TASK: Every line that holds the word "clockwise" needs to be copied from the data below.

--- START ---

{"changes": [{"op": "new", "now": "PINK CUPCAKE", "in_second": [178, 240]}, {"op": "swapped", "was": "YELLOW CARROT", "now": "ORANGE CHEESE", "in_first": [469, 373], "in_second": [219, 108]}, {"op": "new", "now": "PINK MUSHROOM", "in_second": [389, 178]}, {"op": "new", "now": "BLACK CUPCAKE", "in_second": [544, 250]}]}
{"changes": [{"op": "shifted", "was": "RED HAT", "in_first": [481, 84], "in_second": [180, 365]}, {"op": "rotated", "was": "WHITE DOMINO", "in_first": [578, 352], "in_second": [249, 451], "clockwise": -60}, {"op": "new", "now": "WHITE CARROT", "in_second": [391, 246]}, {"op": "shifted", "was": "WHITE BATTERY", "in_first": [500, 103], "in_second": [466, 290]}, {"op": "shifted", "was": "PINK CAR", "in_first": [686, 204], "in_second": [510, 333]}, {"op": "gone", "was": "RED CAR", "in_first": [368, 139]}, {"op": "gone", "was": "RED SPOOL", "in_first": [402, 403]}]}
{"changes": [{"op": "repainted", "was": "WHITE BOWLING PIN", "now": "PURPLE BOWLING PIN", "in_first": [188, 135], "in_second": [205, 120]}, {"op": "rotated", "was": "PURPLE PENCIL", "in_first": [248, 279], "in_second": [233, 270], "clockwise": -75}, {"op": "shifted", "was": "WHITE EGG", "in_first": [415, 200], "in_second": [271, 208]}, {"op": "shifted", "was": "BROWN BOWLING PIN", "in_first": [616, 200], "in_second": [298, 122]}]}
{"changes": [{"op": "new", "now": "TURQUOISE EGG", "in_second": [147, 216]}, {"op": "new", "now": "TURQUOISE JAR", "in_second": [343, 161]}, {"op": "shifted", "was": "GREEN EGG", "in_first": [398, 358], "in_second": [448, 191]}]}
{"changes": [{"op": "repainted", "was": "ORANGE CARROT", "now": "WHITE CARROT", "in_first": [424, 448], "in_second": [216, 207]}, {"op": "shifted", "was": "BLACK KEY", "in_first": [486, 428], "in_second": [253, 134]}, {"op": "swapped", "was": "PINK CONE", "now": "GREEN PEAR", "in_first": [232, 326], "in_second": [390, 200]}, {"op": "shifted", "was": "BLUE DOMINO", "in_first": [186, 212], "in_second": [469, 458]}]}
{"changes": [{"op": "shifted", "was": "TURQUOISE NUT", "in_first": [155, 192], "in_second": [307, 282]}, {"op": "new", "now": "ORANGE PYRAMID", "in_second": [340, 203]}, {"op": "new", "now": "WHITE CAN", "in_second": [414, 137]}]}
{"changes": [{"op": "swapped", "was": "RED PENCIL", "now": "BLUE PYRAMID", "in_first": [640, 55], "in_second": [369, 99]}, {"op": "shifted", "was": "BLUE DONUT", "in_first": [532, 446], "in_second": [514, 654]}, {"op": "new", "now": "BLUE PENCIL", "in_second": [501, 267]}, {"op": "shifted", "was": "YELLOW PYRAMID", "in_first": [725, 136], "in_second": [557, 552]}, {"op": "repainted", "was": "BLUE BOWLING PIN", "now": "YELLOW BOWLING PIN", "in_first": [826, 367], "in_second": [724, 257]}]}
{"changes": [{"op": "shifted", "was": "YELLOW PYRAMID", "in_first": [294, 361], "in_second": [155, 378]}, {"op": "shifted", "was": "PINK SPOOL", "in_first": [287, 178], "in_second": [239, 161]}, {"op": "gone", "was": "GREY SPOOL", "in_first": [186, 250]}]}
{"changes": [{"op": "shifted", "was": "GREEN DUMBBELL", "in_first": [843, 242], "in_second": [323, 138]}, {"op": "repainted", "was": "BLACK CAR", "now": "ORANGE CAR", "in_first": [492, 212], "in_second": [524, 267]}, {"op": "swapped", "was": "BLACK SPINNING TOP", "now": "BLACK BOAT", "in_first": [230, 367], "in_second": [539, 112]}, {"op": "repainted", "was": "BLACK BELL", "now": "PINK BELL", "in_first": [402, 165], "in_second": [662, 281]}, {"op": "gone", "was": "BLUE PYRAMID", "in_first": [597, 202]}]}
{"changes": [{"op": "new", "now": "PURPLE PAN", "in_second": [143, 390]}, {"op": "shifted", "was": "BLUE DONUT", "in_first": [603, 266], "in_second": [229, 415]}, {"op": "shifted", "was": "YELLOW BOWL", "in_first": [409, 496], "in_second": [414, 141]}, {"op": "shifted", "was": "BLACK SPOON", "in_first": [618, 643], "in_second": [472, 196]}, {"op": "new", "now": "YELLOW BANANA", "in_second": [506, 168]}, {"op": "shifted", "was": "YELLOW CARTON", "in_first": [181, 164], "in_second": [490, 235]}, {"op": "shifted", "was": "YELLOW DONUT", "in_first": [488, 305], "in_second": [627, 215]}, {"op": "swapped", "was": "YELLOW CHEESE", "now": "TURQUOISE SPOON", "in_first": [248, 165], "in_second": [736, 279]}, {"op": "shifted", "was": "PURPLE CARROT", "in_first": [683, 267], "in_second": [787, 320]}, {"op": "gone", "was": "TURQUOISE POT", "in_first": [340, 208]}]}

--- END ---

RESPONSE BELOW:
{"changes": [{"op": "shifted", "was": "RED HAT", "in_first": [481, 84], "in_second": [180, 365]}, {"op": "rotated", "was": "WHITE DOMINO", "in_first": [578, 352], "in_second": [249, 451], "clockwise": -60}, {"op": "new", "now": "WHITE CARROT", "in_second": [391, 246]}, {"op": "shifted", "was": "WHITE BATTERY", "in_first": [500, 103], "in_second": [466, 290]}, {"op": "shifted", "was": "PINK CAR", "in_first": [686, 204], "in_second": [510, 333]}, {"op": "gone", "was": "RED CAR", "in_first": [368, 139]}, {"op": "gone", "was": "RED SPOOL", "in_first": [402, 403]}]}
{"changes": [{"op": "repainted", "was": "WHITE BOWLING PIN", "now": "PURPLE BOWLING PIN", "in_first": [188, 135], "in_second": [205, 120]}, {"op": "rotated", "was": "PURPLE PENCIL", "in_first": [248, 279], "in_second": [233, 270], "clockwise": -75}, {"op": "shifted", "was": "WHITE EGG", "in_first": [415, 200], "in_second": [271, 208]}, {"op": "shifted", "was": "BROWN BOWLING PIN", "in_first": [616, 200], "in_second": [298, 122]}]}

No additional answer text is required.